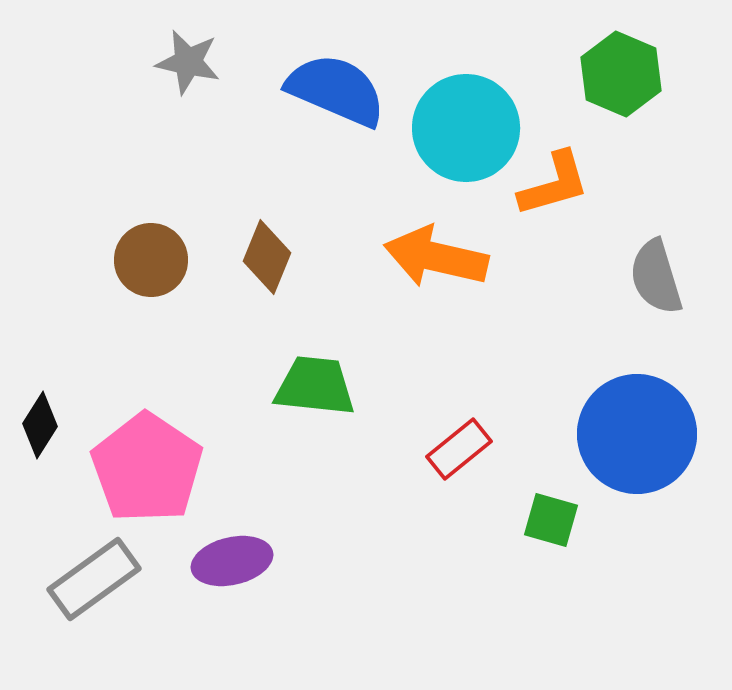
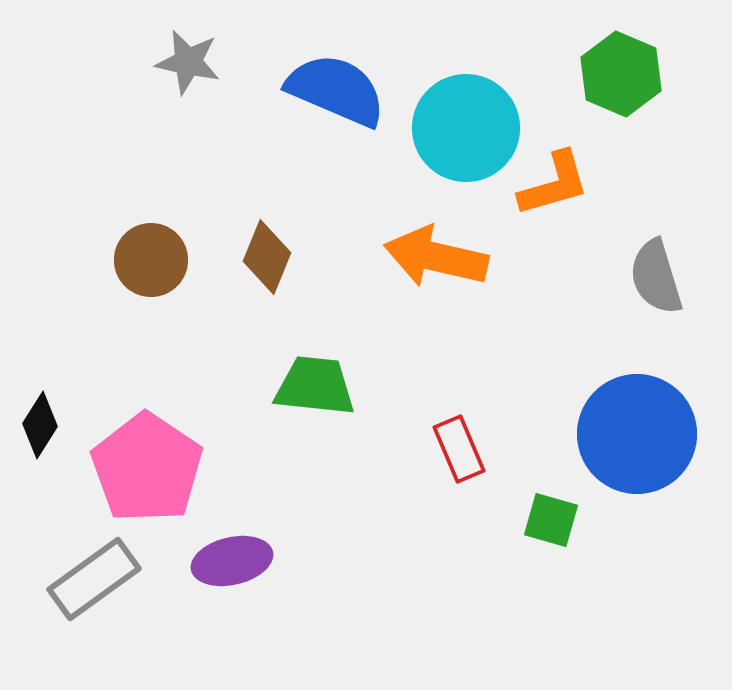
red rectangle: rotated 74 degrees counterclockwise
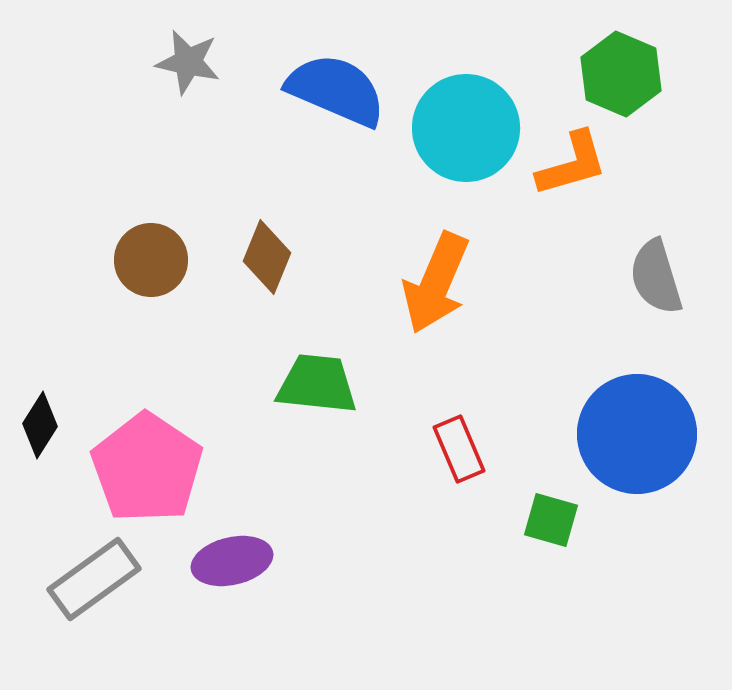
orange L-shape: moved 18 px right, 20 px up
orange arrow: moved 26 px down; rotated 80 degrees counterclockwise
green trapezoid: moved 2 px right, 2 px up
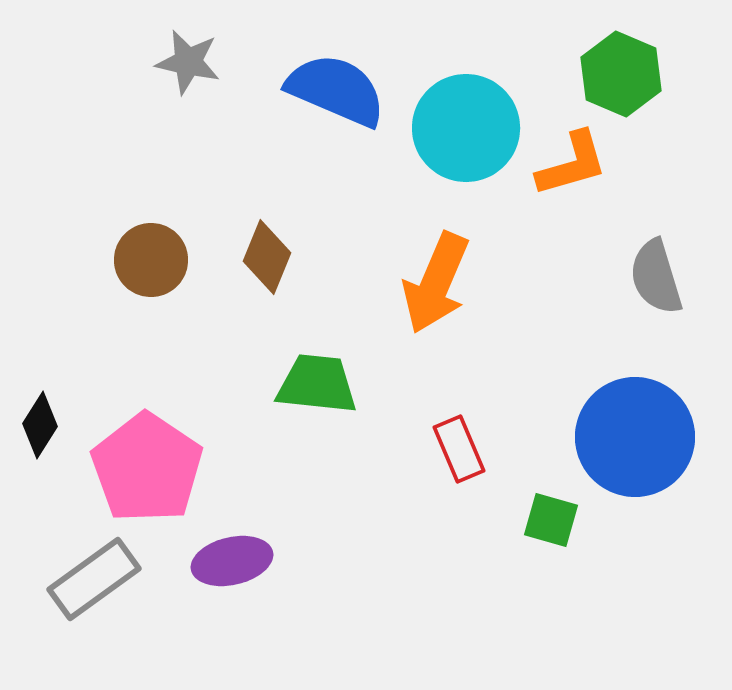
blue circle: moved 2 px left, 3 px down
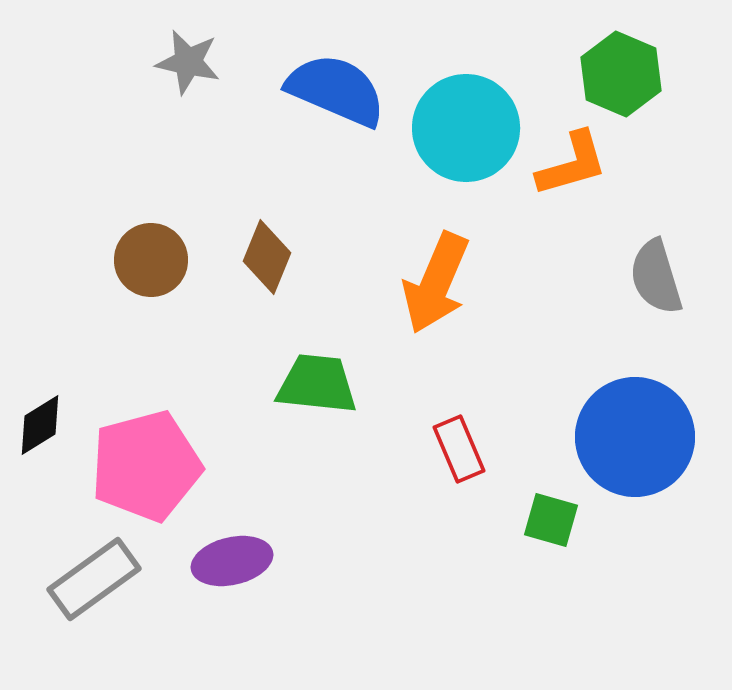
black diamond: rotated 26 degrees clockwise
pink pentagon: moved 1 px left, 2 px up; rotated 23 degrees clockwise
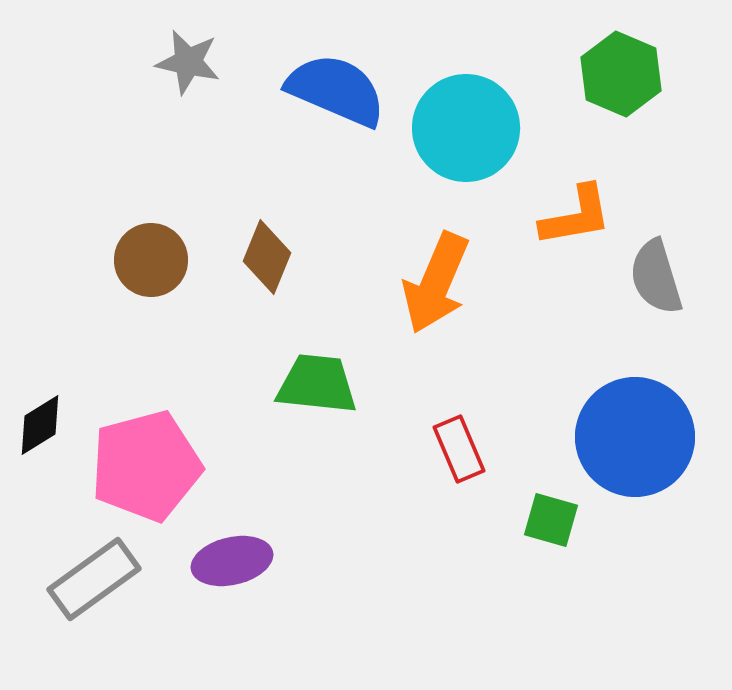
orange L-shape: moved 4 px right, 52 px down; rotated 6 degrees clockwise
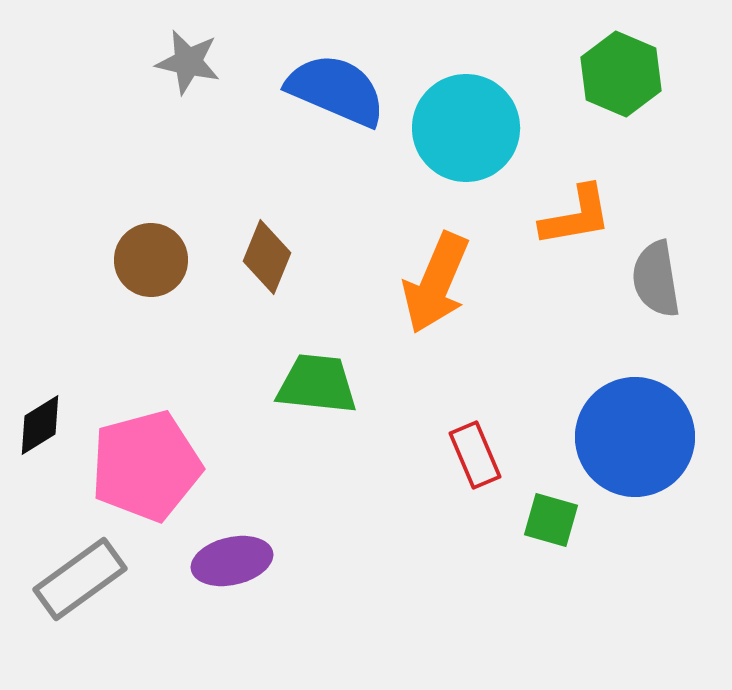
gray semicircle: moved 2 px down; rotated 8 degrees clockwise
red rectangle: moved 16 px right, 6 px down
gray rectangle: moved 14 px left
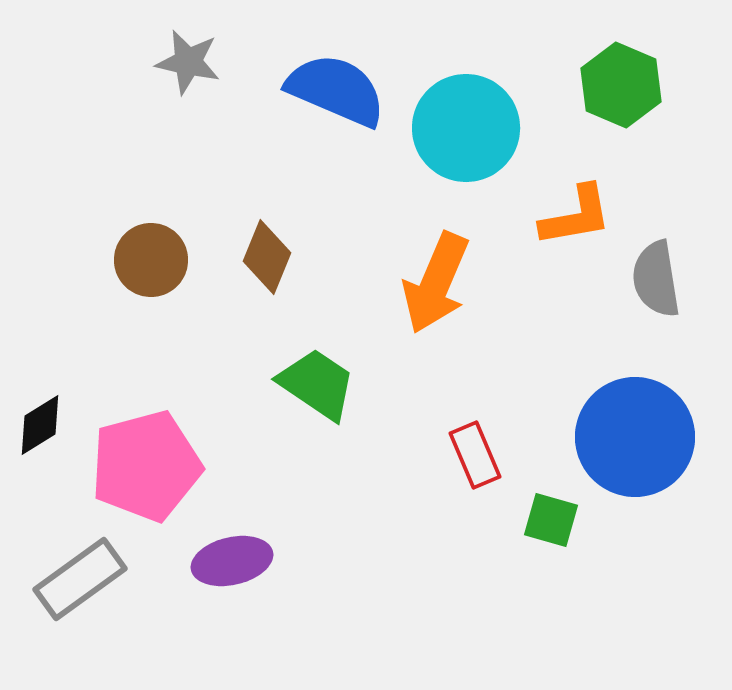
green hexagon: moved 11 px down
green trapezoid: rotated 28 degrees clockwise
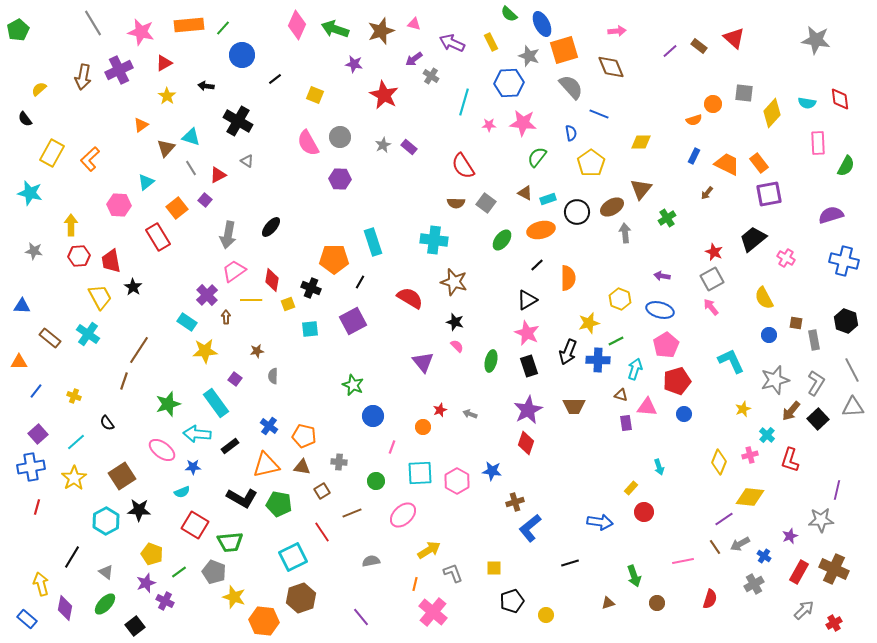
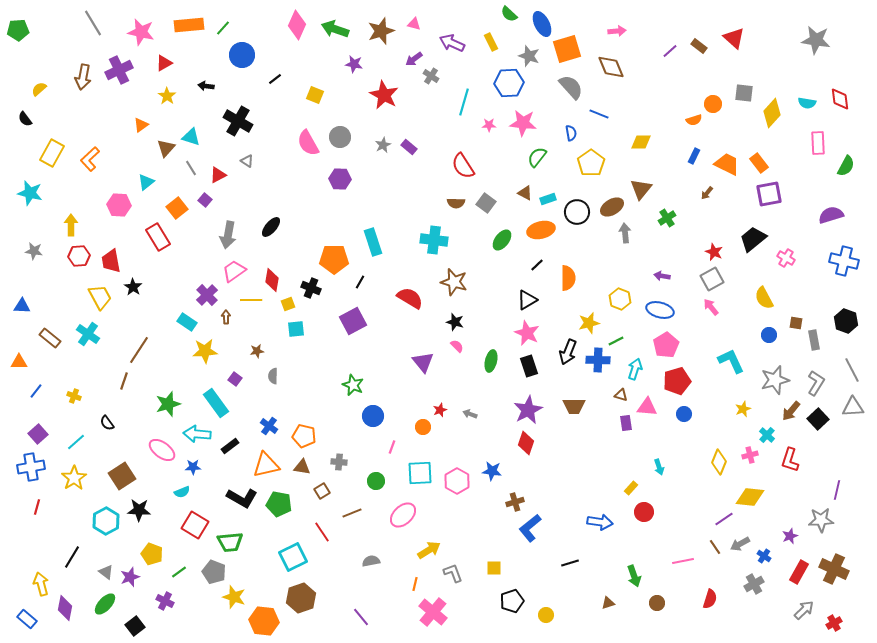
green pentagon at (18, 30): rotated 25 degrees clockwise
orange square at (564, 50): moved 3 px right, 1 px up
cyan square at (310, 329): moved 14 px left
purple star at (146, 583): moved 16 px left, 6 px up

══════════════════════════════

Quote every line of the rows above word for word, leaving out the pictures.

RESPONSE FOR THIS EXERCISE:
red rectangle: rotated 74 degrees counterclockwise
orange L-shape: moved 18 px right, 20 px up
orange arrow: moved 26 px down; rotated 80 degrees counterclockwise
green trapezoid: moved 2 px right, 2 px up
blue circle: moved 2 px left, 3 px down
black diamond: rotated 26 degrees clockwise
pink pentagon: moved 1 px left, 2 px up; rotated 23 degrees clockwise
orange L-shape: moved 4 px right, 52 px down; rotated 6 degrees clockwise
gray semicircle: moved 2 px down; rotated 8 degrees clockwise
red rectangle: moved 16 px right, 6 px down
gray rectangle: moved 14 px left
green hexagon: moved 11 px down
green trapezoid: rotated 28 degrees clockwise
green pentagon at (18, 30): rotated 25 degrees clockwise
orange square at (564, 50): moved 3 px right, 1 px up
cyan square at (310, 329): moved 14 px left
purple star at (146, 583): moved 16 px left, 6 px up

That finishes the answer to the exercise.